◆ **Saved data entries**
=== Begin Enclosure ===

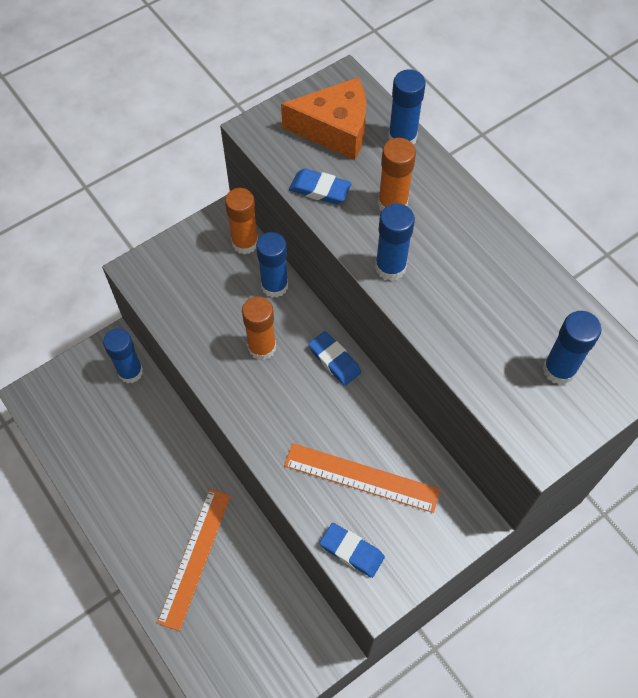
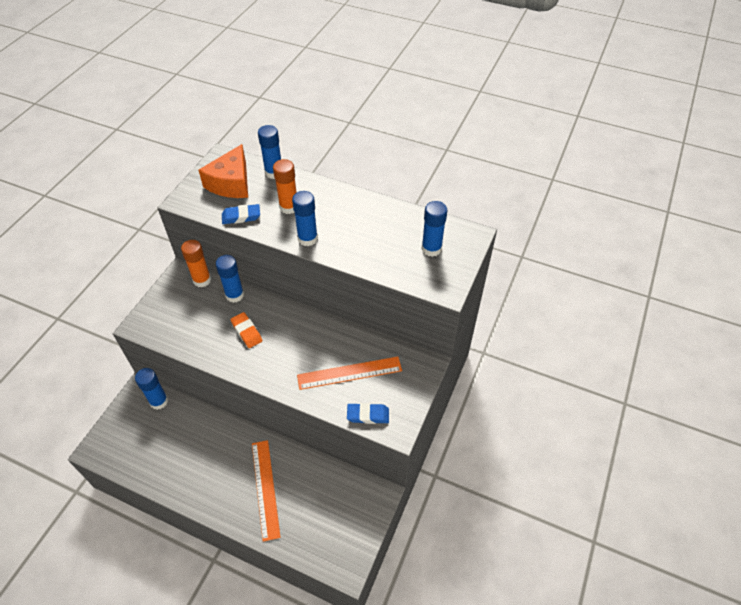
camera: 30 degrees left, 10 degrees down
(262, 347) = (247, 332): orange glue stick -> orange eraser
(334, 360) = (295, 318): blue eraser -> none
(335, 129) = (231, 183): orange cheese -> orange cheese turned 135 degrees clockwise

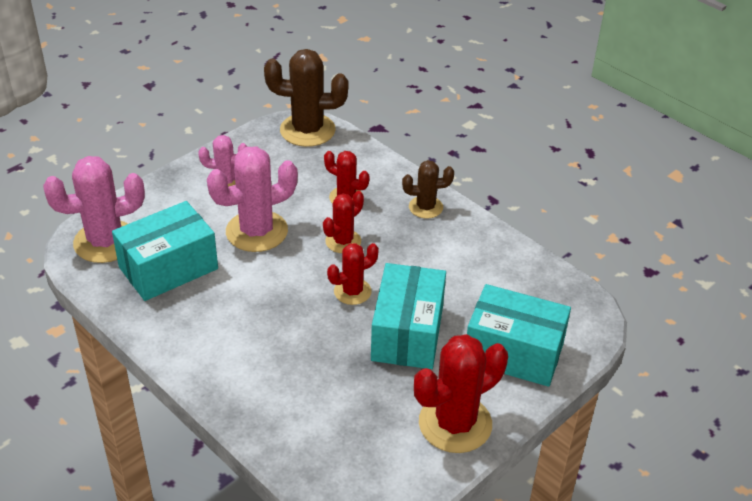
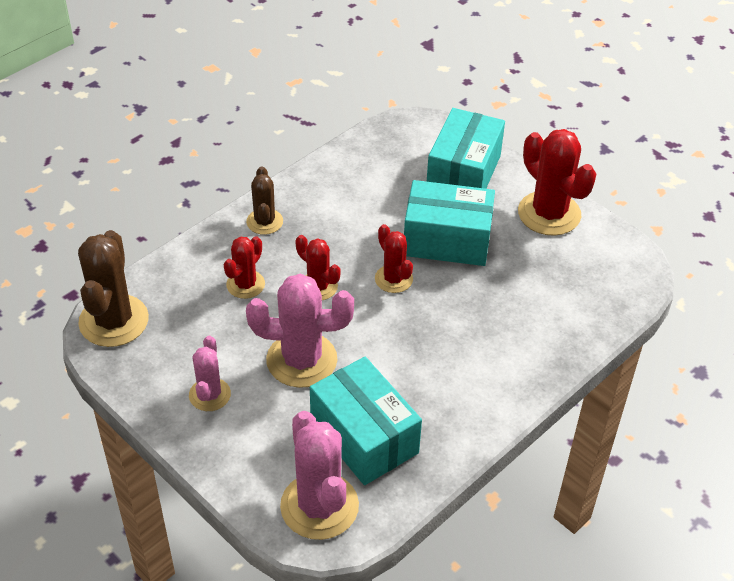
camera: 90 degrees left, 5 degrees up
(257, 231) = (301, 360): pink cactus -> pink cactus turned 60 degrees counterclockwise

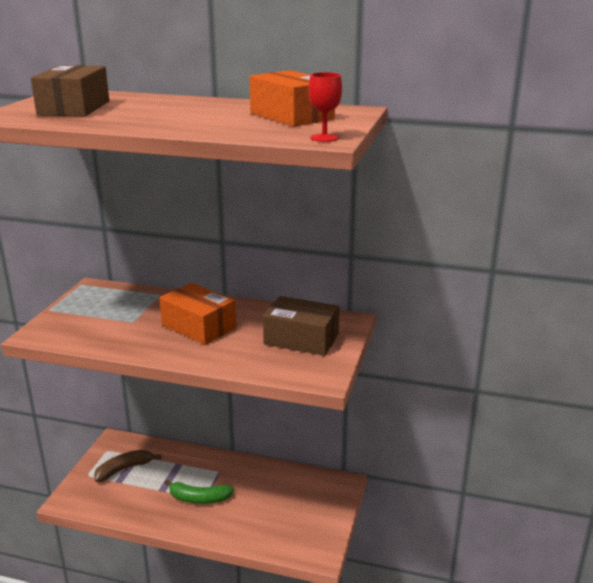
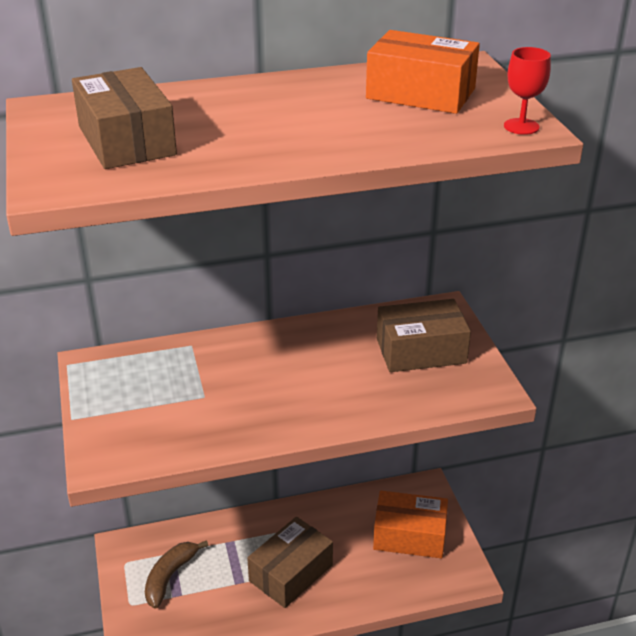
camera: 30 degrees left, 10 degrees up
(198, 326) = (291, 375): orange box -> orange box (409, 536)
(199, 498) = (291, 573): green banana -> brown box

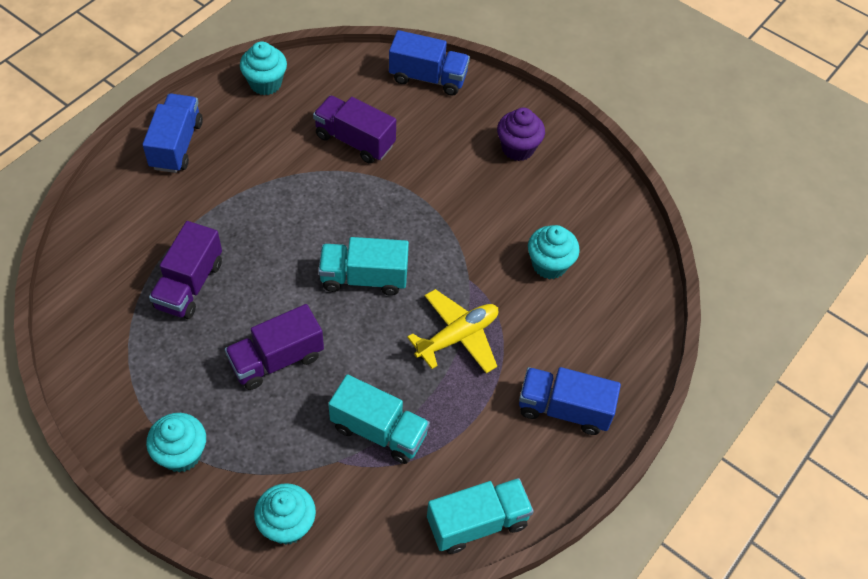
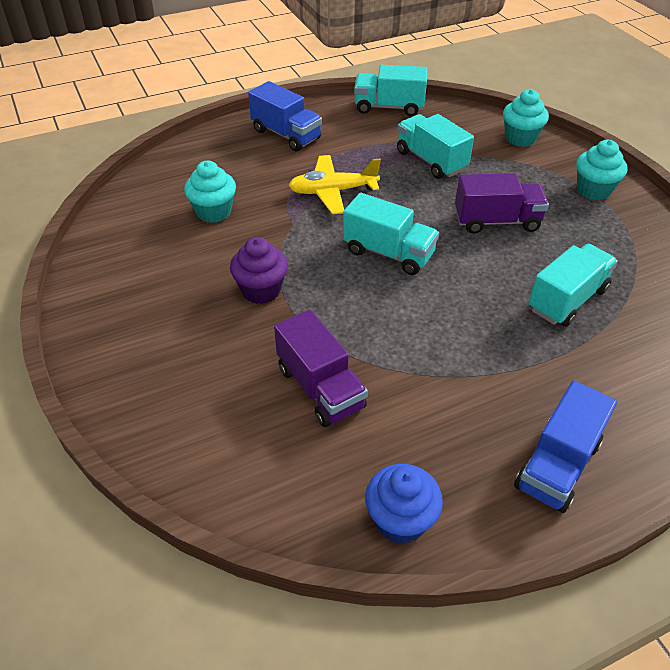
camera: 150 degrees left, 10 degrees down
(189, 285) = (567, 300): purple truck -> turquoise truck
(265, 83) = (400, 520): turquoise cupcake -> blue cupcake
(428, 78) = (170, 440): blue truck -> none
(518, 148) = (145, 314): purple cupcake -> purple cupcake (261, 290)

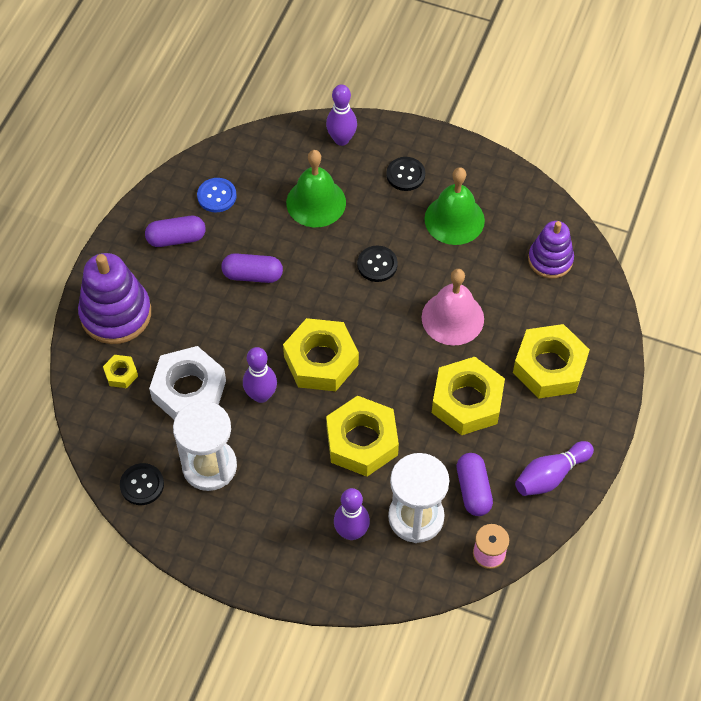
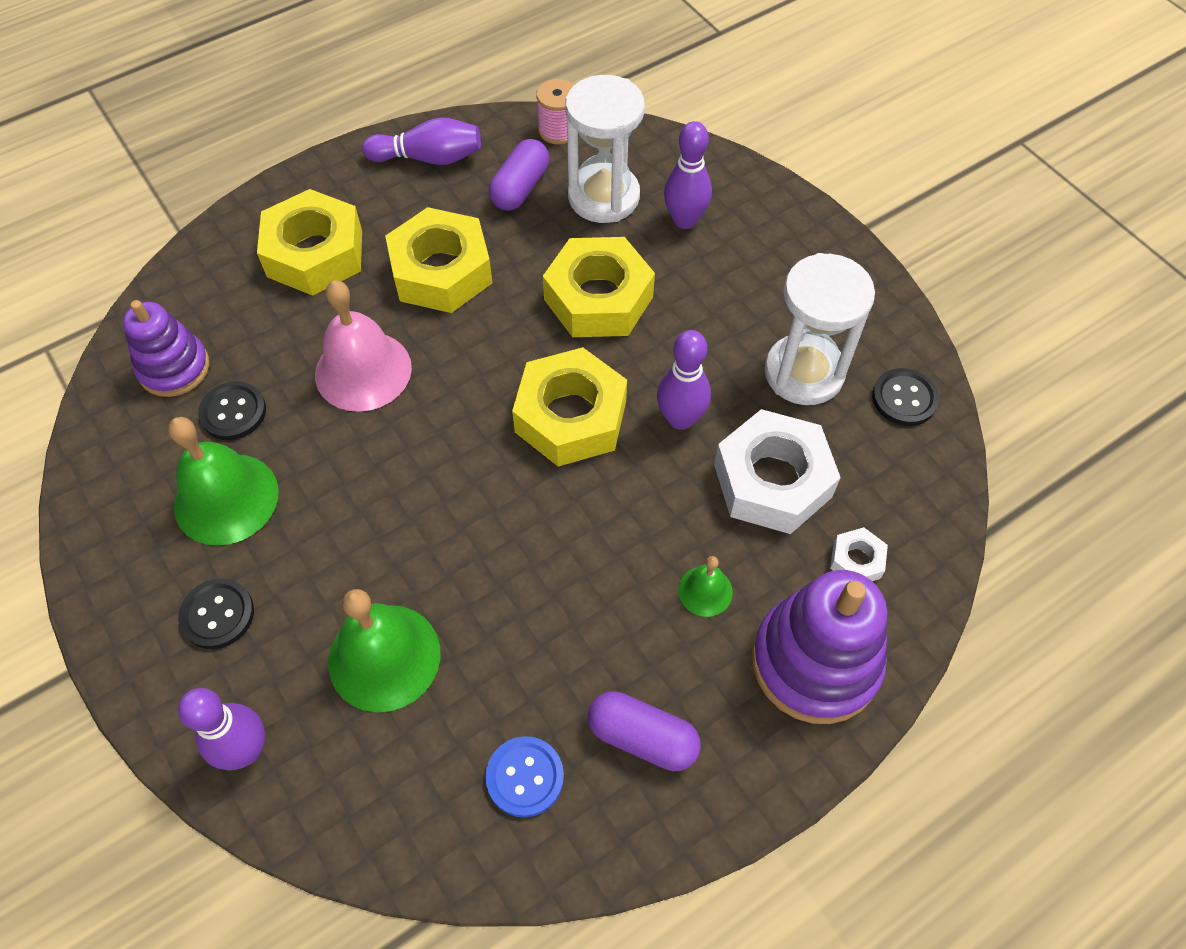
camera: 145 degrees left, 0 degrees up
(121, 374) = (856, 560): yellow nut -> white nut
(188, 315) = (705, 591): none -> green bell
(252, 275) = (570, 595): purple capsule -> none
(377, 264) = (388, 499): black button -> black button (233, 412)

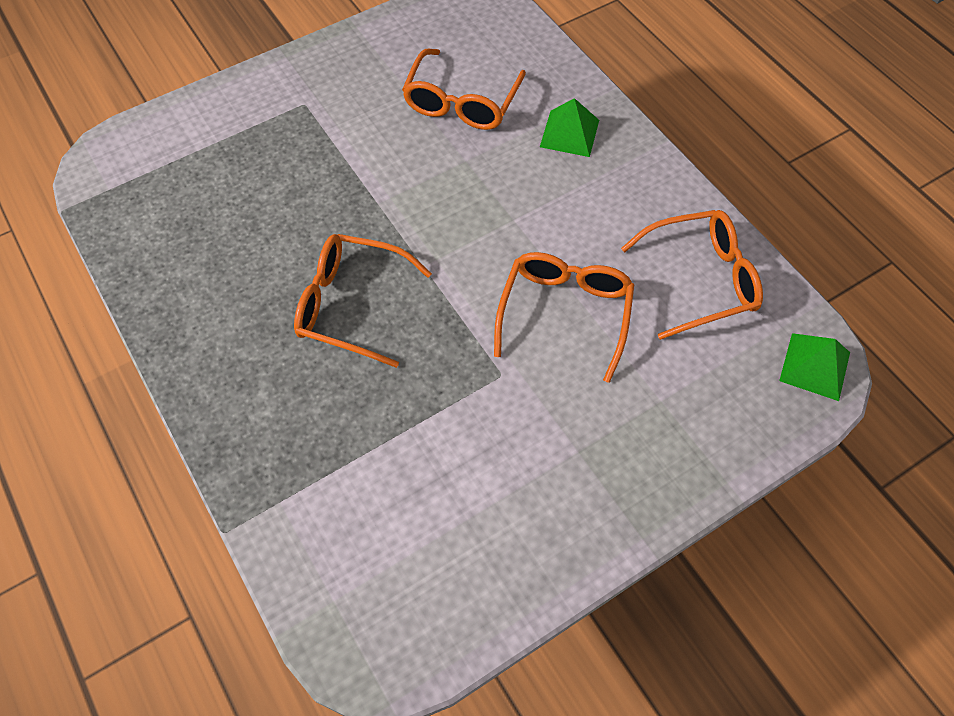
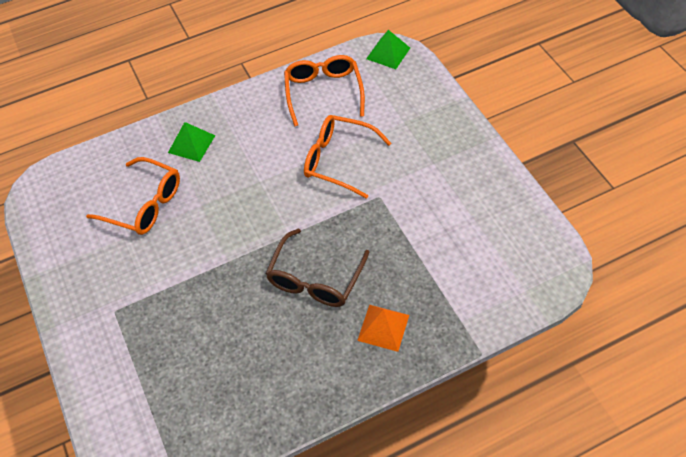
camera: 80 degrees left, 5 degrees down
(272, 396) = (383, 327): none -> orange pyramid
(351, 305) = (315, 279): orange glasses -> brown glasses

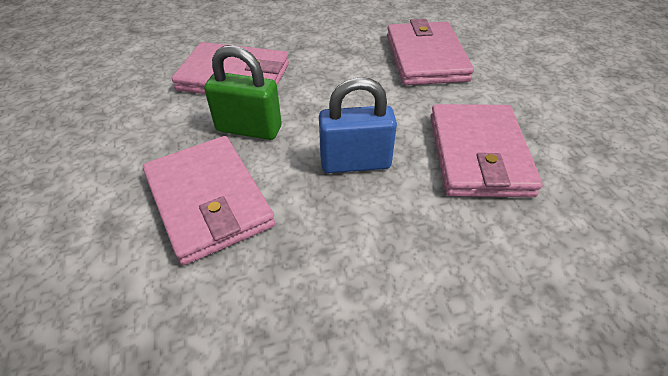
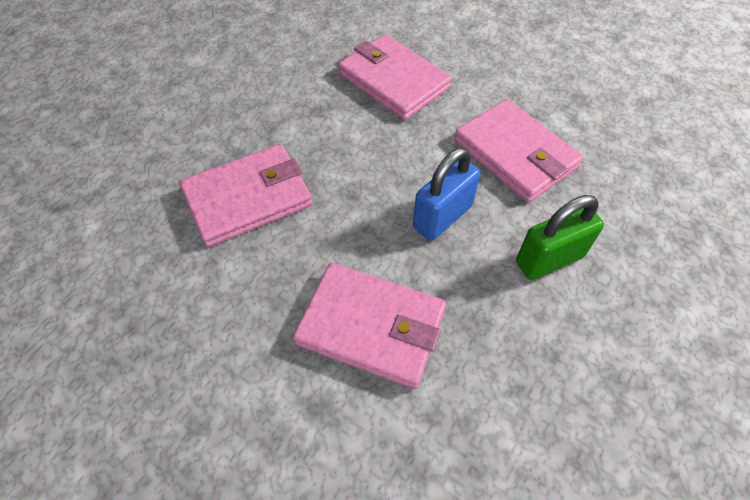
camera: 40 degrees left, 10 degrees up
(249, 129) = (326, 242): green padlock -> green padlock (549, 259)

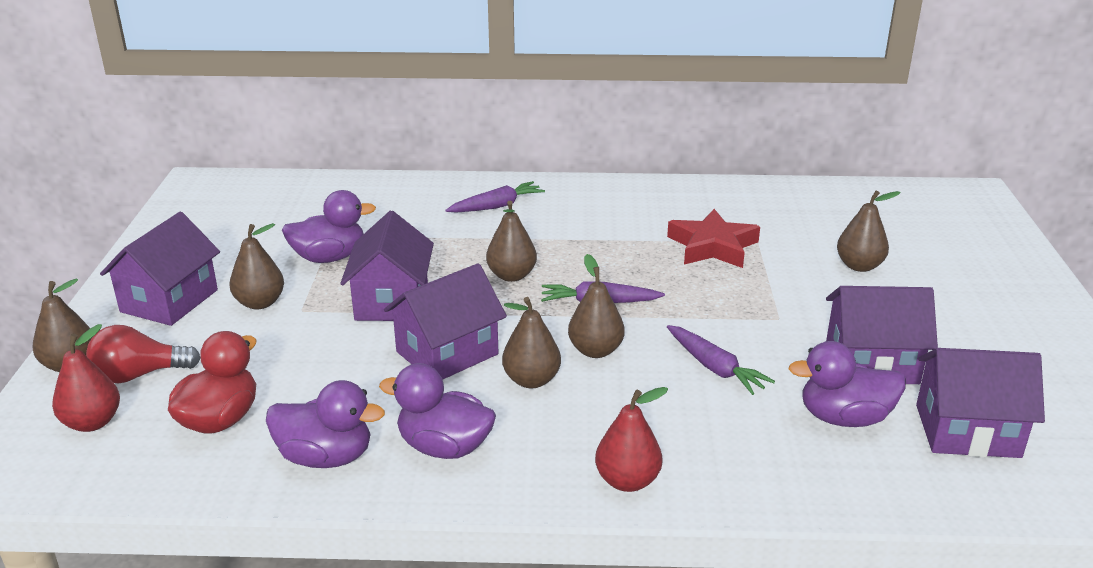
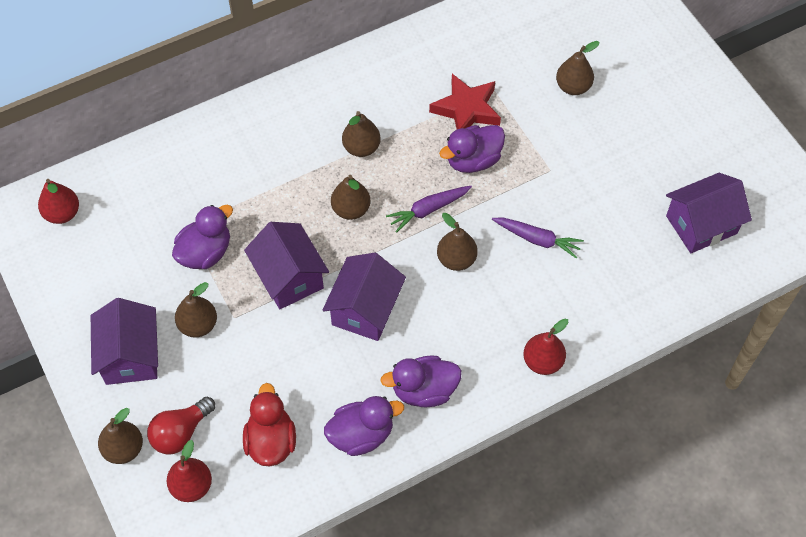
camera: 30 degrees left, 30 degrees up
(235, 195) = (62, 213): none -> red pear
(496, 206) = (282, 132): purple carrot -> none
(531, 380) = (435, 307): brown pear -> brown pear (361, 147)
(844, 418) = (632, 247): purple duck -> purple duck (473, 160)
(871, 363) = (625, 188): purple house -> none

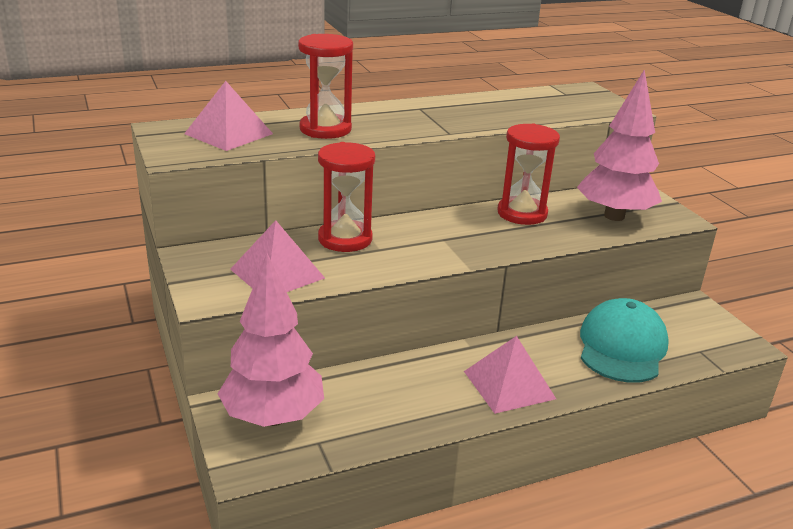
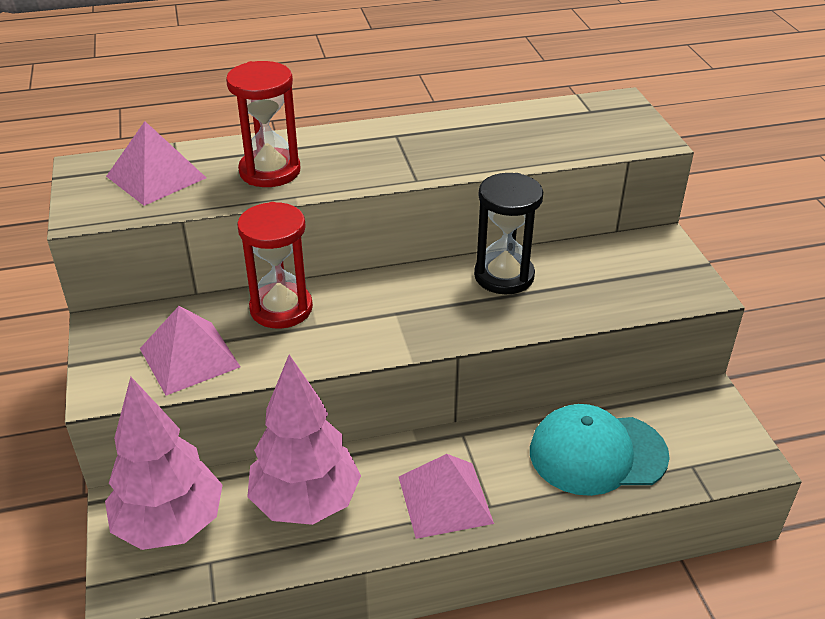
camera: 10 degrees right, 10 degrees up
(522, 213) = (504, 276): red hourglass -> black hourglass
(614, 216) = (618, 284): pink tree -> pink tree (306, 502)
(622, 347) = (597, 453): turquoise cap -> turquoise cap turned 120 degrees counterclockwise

=== End Enclosure ===

◆ **Work item**
Reproduce each line above that contains "turquoise".

◆ **Answer to the exercise**
(189, 285) = (567, 300): purple truck -> turquoise truck
(265, 83) = (400, 520): turquoise cupcake -> blue cupcake
(622, 347) = (597, 453): turquoise cap -> turquoise cap turned 120 degrees counterclockwise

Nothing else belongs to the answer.